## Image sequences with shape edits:

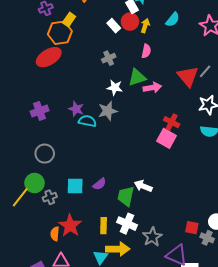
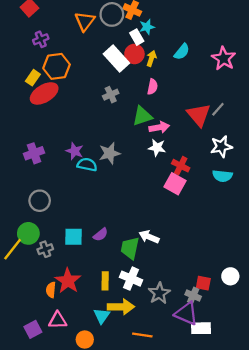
yellow rectangle: (69, 20) -> (33, 78), moved
white rectangle: (114, 26) -> (116, 58), size x1.6
white star: (115, 88) -> (157, 148), moved
gray cross: (207, 238) -> (193, 295), moved

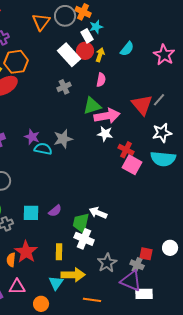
pink arrow: (159, 127) -> (107, 116), size x1.4
cyan semicircle: (222, 176) -> (163, 159), size x1.4
pink square: (175, 184) -> (132, 165), moved
white cross: (131, 279) -> (84, 239), moved

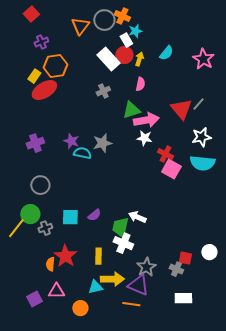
purple triangle: (131, 281) -> (138, 285), moved
cyan triangle: (56, 283) -> (95, 287), turned 42

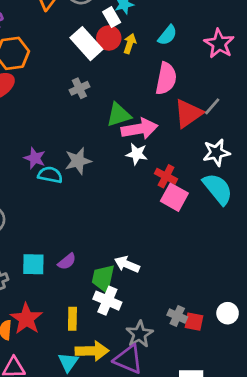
pink semicircle: (140, 84) -> (166, 78), moved, size x1.6
red triangle: (181, 109) -> (188, 113), turned 35
cyan semicircle: (202, 163) -> (218, 189), turned -135
gray cross: (176, 269) -> (177, 316), moved
cyan triangle: (95, 287) -> (68, 362), turned -42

## Job:
Return the lines above, from the one containing "red triangle: (181, 109)" to the end, exactly as they stand.

## Response to the exercise:
red triangle: (181, 109) -> (188, 113), turned 35
cyan semicircle: (202, 163) -> (218, 189), turned -135
gray cross: (176, 269) -> (177, 316), moved
cyan triangle: (95, 287) -> (68, 362), turned -42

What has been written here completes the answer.